Object state comparisons:
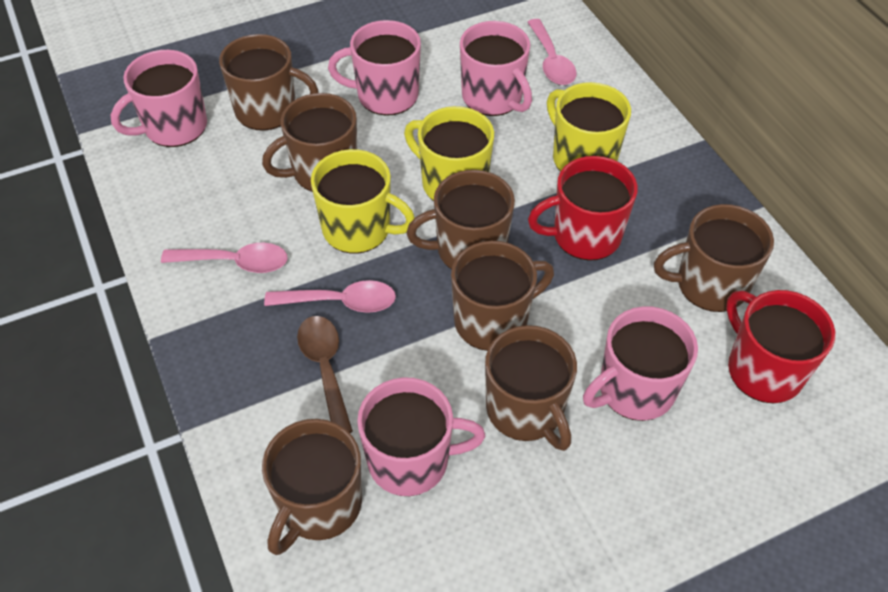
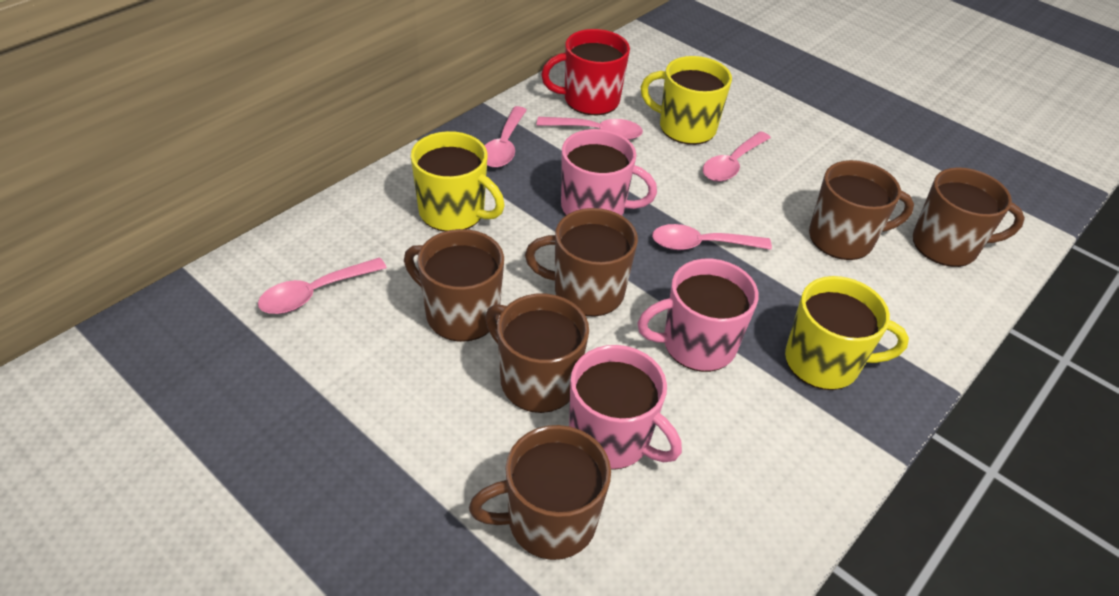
brown mug: 7 -> 6
brown spoon: 1 -> 0
pink mug: 5 -> 3
pink spoon: 3 -> 5
red mug: 2 -> 1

■ Your objective
Beginning with the line that contains "brown spoon: 1 -> 0", return every line through the end of the data above, exactly as written.

■ Task output
brown spoon: 1 -> 0
pink mug: 5 -> 3
pink spoon: 3 -> 5
red mug: 2 -> 1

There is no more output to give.